### Brief:
Everything in the data below is left aside except the lines from the one containing "Someone carried the camion (orange)" through the one containing "Someone carried the ours"; repeat those exactly.

### Available data:
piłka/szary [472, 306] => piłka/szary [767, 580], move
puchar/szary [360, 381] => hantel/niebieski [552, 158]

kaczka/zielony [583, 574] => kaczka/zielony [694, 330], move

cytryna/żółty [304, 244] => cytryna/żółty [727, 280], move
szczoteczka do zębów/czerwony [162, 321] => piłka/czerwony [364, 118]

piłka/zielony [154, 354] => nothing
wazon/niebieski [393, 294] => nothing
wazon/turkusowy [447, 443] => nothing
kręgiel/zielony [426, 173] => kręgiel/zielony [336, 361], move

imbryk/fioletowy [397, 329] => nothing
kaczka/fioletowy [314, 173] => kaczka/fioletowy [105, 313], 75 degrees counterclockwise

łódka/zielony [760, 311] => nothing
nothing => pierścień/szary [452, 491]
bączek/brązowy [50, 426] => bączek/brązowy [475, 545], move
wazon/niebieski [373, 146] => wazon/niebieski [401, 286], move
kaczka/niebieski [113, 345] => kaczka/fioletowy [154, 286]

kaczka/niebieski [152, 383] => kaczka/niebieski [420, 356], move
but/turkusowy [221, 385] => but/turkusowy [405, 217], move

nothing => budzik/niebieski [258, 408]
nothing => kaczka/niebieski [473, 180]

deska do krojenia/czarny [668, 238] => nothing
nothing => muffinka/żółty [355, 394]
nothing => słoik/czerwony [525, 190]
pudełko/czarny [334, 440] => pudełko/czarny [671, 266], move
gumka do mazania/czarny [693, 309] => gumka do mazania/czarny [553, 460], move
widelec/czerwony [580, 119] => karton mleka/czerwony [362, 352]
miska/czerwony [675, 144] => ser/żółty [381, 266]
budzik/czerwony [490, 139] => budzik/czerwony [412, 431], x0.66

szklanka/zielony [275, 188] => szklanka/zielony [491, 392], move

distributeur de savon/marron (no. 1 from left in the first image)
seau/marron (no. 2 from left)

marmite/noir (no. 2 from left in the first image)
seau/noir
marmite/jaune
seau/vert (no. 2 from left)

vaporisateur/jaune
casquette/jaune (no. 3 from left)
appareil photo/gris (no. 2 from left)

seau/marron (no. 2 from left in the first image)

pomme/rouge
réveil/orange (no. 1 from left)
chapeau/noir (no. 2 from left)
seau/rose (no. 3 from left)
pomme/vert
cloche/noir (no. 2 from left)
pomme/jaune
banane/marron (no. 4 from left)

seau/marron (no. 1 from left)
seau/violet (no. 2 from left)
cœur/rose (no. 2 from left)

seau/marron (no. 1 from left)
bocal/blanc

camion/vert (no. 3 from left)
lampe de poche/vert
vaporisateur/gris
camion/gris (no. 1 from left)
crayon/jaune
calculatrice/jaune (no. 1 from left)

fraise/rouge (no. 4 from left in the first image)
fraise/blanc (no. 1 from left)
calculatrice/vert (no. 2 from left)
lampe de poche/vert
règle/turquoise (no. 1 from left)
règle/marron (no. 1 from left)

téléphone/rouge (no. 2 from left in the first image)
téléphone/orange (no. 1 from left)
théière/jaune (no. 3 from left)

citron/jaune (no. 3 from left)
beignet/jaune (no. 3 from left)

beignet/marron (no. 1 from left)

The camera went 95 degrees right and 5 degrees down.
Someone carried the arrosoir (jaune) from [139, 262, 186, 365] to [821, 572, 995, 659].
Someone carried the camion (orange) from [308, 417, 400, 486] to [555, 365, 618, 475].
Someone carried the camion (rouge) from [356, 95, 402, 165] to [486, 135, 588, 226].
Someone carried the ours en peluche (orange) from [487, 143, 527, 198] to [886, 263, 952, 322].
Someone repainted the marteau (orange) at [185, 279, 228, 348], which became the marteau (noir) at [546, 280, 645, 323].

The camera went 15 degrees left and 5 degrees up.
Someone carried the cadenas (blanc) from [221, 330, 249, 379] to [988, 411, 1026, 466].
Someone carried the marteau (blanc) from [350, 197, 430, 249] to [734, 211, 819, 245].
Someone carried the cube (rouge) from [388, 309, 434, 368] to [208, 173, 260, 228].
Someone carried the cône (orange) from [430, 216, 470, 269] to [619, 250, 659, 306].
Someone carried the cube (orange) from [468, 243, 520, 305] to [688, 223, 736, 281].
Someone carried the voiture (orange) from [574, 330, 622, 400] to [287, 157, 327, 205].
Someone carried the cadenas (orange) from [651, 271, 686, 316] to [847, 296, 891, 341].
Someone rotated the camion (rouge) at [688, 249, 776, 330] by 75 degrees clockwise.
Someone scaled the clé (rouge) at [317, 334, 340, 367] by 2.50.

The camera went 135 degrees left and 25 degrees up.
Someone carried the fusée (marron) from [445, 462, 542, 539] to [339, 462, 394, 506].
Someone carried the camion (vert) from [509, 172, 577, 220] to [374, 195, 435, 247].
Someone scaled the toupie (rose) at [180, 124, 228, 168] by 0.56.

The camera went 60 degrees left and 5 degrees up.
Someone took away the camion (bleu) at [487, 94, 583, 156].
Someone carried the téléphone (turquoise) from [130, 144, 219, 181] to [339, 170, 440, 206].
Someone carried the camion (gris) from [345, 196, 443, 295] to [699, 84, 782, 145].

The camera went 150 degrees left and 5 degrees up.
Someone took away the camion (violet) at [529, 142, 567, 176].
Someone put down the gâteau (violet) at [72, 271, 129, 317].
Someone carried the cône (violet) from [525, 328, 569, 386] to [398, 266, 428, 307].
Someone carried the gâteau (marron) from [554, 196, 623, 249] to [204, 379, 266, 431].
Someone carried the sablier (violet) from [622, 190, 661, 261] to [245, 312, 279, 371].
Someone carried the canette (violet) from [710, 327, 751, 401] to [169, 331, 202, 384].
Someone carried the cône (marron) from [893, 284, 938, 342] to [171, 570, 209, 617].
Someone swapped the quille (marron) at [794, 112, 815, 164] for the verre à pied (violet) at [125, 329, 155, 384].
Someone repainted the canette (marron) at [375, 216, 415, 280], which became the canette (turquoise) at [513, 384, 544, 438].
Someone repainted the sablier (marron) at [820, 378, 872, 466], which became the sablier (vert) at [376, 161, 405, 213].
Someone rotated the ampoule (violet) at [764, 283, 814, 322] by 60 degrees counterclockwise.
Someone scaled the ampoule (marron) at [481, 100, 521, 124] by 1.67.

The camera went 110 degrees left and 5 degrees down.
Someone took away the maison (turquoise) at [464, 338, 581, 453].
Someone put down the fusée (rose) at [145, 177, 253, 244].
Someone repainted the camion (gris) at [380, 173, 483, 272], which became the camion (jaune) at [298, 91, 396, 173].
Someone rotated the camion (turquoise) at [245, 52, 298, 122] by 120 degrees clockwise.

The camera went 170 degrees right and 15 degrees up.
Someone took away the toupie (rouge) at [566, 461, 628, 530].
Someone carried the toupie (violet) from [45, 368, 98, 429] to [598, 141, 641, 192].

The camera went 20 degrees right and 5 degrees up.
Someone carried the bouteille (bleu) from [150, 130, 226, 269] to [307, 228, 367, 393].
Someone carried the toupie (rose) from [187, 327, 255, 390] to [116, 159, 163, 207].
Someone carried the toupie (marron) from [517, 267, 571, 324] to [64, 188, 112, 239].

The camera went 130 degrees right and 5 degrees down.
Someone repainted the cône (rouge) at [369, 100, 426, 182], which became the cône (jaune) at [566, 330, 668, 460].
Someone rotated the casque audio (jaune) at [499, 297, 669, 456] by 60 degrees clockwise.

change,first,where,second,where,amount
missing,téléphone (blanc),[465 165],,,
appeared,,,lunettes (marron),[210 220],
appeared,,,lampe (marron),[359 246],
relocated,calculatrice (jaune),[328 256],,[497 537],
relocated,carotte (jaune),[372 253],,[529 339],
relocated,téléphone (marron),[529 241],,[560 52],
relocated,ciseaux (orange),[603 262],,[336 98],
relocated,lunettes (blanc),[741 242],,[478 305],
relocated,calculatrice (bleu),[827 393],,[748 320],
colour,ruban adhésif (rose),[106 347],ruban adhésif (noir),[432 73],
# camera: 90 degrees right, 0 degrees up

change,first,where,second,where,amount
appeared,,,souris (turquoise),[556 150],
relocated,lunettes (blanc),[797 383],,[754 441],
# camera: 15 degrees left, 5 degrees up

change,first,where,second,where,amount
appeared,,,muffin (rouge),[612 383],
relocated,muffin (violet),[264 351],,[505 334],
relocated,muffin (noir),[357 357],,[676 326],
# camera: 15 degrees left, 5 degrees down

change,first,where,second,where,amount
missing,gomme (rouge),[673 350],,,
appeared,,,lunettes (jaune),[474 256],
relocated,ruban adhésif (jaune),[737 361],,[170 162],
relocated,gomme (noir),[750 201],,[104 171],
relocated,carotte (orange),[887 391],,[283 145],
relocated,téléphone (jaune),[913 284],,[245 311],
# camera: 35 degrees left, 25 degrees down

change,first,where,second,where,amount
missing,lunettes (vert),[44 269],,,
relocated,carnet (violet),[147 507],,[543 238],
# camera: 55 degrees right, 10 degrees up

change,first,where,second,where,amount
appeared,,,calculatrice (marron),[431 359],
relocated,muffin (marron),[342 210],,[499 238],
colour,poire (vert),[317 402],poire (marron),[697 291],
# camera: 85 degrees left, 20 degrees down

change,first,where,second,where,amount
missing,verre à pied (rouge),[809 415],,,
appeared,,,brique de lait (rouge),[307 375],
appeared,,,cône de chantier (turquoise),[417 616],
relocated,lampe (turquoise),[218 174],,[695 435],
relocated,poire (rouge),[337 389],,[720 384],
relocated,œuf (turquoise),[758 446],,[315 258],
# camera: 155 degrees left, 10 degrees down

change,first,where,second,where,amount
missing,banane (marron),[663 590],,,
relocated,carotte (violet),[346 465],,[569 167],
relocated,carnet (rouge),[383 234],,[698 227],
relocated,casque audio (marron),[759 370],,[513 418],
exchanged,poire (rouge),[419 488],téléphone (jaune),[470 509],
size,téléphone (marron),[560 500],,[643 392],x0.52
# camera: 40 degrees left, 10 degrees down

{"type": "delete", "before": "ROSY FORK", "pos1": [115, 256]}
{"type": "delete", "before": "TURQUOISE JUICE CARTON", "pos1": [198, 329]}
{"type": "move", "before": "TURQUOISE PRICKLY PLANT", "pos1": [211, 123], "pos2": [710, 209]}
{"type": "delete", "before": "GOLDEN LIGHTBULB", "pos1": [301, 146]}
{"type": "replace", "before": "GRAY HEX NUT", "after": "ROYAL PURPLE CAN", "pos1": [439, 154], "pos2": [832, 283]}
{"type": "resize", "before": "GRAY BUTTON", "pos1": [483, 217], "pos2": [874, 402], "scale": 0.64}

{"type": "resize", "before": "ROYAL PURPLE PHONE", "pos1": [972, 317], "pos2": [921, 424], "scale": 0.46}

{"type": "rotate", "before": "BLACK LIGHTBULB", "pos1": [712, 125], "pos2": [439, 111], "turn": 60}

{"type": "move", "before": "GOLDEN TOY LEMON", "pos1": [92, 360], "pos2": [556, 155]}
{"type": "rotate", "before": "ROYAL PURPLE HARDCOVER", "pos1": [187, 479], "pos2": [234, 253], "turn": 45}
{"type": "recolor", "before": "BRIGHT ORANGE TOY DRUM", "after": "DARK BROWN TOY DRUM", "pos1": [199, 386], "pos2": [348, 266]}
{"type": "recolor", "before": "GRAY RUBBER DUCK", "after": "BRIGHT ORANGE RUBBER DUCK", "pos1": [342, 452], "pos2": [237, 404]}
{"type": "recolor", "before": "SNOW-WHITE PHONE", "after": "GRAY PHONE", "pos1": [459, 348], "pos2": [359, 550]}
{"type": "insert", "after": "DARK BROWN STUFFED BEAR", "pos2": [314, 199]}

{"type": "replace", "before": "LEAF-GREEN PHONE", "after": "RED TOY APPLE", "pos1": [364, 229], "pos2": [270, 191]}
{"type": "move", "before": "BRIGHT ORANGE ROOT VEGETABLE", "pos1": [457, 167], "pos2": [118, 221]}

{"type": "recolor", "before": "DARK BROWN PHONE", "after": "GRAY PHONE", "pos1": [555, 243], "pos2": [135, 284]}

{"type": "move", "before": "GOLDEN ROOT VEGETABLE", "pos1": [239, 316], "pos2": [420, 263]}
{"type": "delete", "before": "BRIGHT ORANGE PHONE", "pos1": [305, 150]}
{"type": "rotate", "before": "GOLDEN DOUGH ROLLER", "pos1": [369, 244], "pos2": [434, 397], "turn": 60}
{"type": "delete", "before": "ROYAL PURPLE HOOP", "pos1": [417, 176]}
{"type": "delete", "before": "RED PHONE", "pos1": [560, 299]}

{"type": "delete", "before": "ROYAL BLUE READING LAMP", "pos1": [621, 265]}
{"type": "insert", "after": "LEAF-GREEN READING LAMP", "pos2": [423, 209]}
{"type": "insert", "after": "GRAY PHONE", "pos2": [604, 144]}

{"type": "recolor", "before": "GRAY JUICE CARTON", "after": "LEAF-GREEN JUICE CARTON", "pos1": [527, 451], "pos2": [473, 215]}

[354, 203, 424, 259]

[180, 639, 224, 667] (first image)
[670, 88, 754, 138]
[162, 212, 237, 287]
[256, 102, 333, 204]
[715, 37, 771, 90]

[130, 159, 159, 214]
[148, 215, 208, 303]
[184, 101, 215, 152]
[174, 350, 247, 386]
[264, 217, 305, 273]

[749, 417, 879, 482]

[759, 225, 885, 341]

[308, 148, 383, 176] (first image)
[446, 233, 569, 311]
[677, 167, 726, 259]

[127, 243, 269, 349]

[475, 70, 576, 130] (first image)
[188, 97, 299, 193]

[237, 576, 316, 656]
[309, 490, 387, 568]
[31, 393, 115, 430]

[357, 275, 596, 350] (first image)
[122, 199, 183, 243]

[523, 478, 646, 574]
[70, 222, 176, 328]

### Final answer:
Someone carried the camion (orange) from [308, 417, 400, 486] to [555, 365, 618, 475].
Someone carried the camion (rouge) from [356, 95, 402, 165] to [486, 135, 588, 226].
Someone carried the ours en peluche (orange) from [487, 143, 527, 198] to [886, 263, 952, 322].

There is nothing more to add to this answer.